------ Record set ------

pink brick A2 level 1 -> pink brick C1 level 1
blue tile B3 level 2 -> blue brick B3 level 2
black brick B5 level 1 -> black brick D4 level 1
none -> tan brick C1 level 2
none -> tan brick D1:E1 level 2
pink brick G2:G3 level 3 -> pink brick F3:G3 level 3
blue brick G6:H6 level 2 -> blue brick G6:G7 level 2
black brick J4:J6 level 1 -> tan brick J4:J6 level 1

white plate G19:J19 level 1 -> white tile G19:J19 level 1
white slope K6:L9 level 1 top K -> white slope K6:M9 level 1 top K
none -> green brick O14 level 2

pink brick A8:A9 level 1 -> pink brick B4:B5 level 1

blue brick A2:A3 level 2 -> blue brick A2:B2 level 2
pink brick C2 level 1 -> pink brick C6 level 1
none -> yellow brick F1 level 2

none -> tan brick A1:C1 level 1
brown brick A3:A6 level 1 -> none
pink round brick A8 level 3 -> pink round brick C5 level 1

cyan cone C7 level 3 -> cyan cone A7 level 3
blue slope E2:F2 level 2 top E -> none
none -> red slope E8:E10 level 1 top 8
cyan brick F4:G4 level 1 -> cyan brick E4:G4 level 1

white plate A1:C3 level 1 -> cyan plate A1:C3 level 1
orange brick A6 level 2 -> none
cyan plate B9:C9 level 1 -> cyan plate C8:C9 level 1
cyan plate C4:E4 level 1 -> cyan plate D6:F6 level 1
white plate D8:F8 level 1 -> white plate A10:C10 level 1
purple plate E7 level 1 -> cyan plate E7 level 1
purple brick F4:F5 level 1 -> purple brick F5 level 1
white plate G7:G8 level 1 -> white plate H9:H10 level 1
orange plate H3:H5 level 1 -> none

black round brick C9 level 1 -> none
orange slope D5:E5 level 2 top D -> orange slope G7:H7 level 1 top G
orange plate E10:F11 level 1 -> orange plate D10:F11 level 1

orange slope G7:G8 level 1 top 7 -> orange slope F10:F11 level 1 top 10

------

▶ Directions:
Each record above has to be repeated word for word.

▶ Exercise result:
pink brick A2 level 1 -> pink brick C1 level 1
blue tile B3 level 2 -> blue brick B3 level 2
black brick B5 level 1 -> black brick D4 level 1
none -> tan brick C1 level 2
none -> tan brick D1:E1 level 2
pink brick G2:G3 level 3 -> pink brick F3:G3 level 3
blue brick G6:H6 level 2 -> blue brick G6:G7 level 2
black brick J4:J6 level 1 -> tan brick J4:J6 level 1

white plate G19:J19 level 1 -> white tile G19:J19 level 1
white slope K6:L9 level 1 top K -> white slope K6:M9 level 1 top K
none -> green brick O14 level 2

pink brick A8:A9 level 1 -> pink brick B4:B5 level 1

blue brick A2:A3 level 2 -> blue brick A2:B2 level 2
pink brick C2 level 1 -> pink brick C6 level 1
none -> yellow brick F1 level 2

none -> tan brick A1:C1 level 1
brown brick A3:A6 level 1 -> none
pink round brick A8 level 3 -> pink round brick C5 level 1

cyan cone C7 level 3 -> cyan cone A7 level 3
blue slope E2:F2 level 2 top E -> none
none -> red slope E8:E10 level 1 top 8
cyan brick F4:G4 level 1 -> cyan brick E4:G4 level 1

white plate A1:C3 level 1 -> cyan plate A1:C3 level 1
orange brick A6 level 2 -> none
cyan plate B9:C9 level 1 -> cyan plate C8:C9 level 1
cyan plate C4:E4 level 1 -> cyan plate D6:F6 level 1
white plate D8:F8 level 1 -> white plate A10:C10 level 1
purple plate E7 level 1 -> cyan plate E7 level 1
purple brick F4:F5 level 1 -> purple brick F5 level 1
white plate G7:G8 level 1 -> white plate H9:H10 level 1
orange plate H3:H5 level 1 -> none

black round brick C9 level 1 -> none
orange slope D5:E5 level 2 top D -> orange slope G7:H7 level 1 top G
orange plate E10:F11 level 1 -> orange plate D10:F11 level 1

orange slope G7:G8 level 1 top 7 -> orange slope F10:F11 level 1 top 10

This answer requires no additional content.